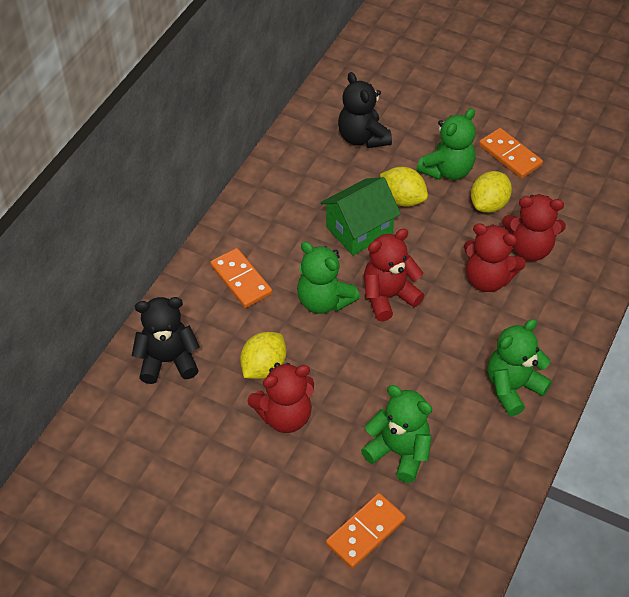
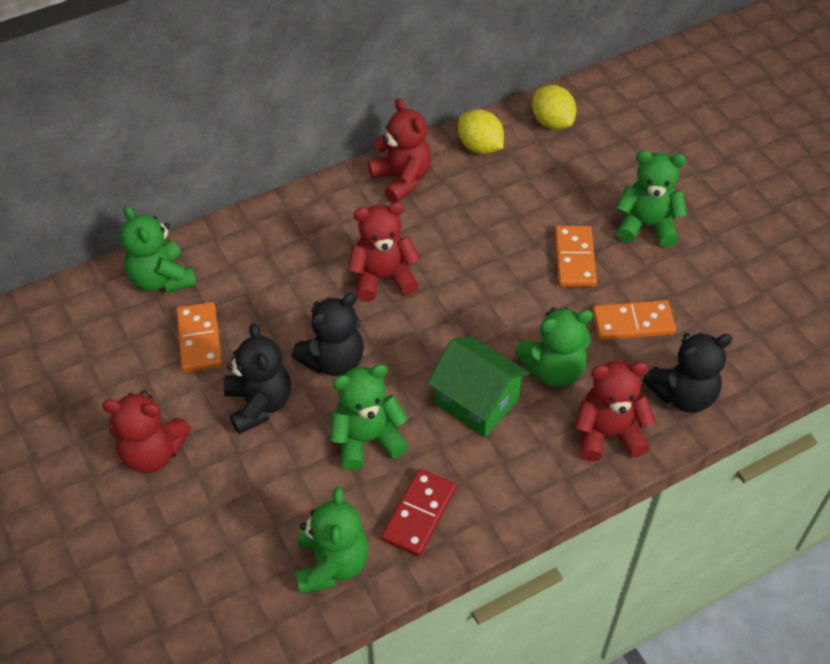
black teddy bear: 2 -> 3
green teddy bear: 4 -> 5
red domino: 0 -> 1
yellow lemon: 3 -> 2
***
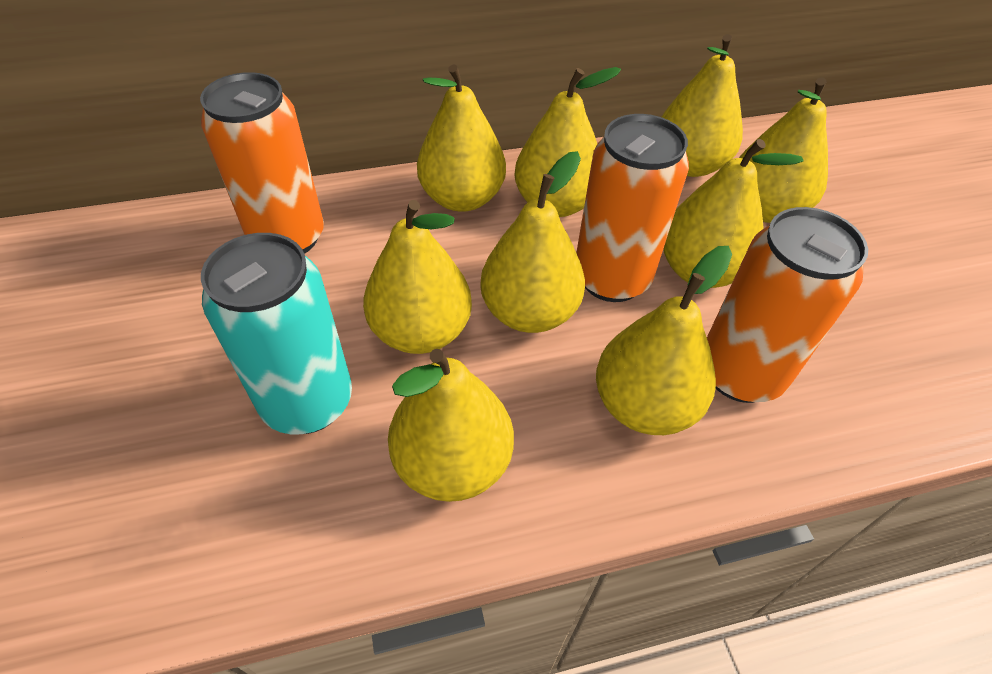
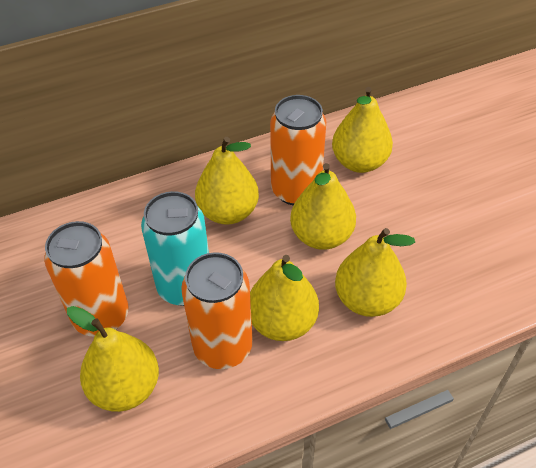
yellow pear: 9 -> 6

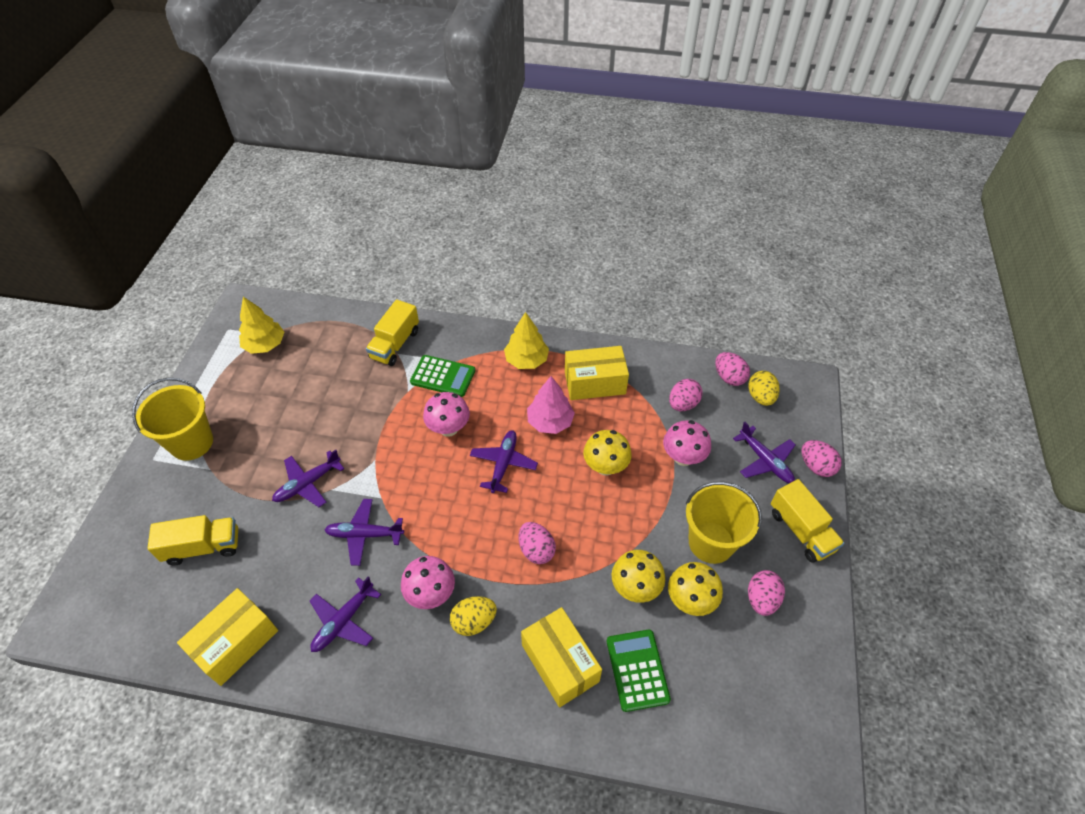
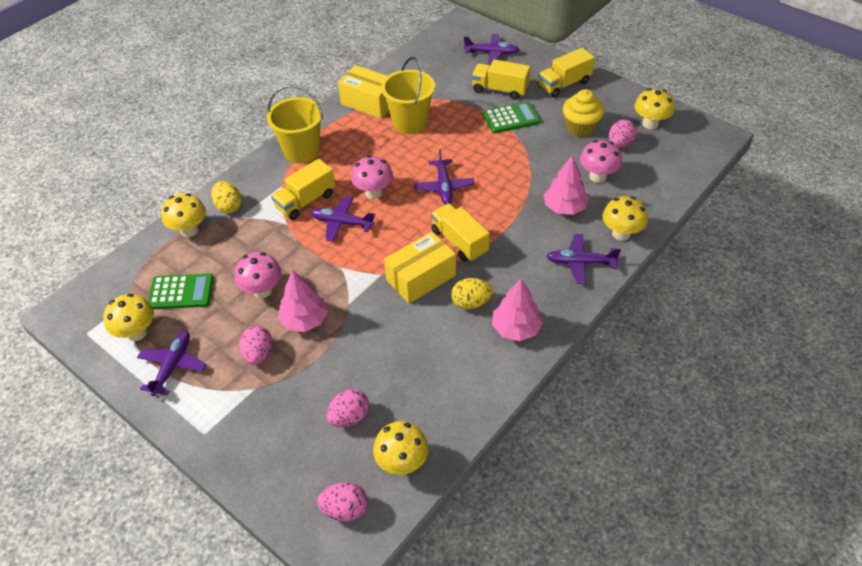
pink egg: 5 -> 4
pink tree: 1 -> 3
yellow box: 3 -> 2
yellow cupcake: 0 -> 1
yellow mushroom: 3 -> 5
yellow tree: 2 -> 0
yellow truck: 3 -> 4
***
Looking at the records above, return exactly the lines from the line with "yellow cupcake: 0 -> 1" to the line with "yellow truck: 3 -> 4", both ends included.

yellow cupcake: 0 -> 1
yellow mushroom: 3 -> 5
yellow tree: 2 -> 0
yellow truck: 3 -> 4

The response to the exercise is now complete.